• Assignment:
The result should be every line of the listing that holds the word "left".

• Task input:
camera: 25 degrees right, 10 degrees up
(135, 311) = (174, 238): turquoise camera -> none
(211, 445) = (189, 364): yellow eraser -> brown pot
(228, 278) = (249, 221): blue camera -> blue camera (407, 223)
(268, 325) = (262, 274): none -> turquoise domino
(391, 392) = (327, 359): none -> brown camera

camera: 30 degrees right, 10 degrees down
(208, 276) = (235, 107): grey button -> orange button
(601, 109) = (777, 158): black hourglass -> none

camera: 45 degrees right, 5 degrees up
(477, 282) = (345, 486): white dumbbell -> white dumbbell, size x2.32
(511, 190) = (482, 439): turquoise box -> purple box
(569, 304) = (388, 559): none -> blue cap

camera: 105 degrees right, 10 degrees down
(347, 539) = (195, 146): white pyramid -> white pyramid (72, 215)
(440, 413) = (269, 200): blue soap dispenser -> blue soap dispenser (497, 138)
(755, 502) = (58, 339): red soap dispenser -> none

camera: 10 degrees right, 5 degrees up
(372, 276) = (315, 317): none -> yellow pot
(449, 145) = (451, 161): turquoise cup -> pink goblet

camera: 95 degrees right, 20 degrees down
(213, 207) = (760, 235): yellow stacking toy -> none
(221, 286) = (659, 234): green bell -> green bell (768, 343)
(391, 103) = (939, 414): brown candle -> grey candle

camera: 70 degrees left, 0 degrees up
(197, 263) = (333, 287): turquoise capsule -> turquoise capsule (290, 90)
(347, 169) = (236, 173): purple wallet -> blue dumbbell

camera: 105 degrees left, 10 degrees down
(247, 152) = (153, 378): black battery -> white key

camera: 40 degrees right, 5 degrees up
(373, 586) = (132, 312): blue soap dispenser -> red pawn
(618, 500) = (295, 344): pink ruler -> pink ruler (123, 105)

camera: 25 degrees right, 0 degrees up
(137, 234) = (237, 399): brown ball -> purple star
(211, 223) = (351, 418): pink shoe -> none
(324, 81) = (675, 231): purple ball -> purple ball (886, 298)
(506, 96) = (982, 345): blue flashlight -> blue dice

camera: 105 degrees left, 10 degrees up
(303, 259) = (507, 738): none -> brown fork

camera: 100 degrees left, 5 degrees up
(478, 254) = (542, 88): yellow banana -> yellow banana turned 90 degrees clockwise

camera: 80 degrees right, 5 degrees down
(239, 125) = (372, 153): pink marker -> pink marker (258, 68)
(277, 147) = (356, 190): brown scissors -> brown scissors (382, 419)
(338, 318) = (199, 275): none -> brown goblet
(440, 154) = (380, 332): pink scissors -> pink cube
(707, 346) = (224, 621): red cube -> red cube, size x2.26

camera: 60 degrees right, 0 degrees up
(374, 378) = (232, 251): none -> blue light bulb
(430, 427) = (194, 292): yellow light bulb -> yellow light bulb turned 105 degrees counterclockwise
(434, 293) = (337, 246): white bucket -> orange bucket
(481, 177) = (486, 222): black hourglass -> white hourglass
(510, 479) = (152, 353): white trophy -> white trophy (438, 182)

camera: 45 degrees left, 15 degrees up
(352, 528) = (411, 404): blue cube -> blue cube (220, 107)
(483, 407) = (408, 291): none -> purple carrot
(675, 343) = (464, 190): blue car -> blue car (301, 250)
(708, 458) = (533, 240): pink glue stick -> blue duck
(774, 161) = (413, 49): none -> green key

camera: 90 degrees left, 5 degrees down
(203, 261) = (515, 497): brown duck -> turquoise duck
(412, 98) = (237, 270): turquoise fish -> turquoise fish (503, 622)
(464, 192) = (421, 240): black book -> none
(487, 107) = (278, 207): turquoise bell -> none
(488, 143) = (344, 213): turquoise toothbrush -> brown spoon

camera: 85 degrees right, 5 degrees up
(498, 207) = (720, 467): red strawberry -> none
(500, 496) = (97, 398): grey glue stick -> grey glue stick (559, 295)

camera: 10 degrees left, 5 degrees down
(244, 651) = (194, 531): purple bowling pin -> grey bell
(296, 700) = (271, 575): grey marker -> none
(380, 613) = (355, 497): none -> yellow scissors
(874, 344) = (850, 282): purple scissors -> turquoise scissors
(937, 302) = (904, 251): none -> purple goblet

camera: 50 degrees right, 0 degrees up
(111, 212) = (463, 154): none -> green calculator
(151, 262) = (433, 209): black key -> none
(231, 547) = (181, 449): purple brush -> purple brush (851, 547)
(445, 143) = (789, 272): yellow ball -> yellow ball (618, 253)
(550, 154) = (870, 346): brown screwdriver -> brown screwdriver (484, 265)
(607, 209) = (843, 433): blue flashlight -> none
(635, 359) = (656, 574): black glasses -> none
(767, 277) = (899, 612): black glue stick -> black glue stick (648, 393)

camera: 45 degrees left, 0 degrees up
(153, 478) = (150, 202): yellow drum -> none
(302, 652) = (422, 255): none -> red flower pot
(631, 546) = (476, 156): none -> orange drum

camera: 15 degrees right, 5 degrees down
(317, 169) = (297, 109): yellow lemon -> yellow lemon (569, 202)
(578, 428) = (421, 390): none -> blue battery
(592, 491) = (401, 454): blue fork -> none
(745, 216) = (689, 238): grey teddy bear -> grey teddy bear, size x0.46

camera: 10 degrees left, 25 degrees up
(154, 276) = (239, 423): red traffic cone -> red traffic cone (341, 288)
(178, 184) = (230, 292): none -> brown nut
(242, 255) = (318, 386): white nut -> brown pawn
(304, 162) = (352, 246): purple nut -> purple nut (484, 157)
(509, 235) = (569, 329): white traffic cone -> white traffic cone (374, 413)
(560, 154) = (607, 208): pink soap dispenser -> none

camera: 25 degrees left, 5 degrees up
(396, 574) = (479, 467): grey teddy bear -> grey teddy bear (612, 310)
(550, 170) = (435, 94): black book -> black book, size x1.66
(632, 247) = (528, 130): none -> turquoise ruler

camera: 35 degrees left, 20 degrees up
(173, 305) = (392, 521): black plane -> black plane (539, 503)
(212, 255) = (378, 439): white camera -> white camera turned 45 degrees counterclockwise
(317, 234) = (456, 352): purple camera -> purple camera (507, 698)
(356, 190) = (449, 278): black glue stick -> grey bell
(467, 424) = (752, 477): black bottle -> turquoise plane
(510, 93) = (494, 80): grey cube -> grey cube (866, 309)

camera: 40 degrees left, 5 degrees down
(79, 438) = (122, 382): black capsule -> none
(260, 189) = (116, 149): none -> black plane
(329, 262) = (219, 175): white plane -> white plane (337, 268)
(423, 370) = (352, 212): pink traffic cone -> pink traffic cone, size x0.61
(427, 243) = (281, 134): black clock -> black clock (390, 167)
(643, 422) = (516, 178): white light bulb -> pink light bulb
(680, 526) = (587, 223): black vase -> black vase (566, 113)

• Output of the task:
camera: 70 degrees left, 0 degrees up
camera: 105 degrees left, 10 degrees down
camera: 105 degrees left, 10 degrees up
camera: 100 degrees left, 5 degrees up
camera: 45 degrees left, 15 degrees up
camera: 90 degrees left, 5 degrees down
camera: 10 degrees left, 5 degrees down
camera: 45 degrees left, 0 degrees up
camera: 10 degrees left, 25 degrees up
camera: 25 degrees left, 5 degrees up
camera: 35 degrees left, 20 degrees up
camera: 40 degrees left, 5 degrees down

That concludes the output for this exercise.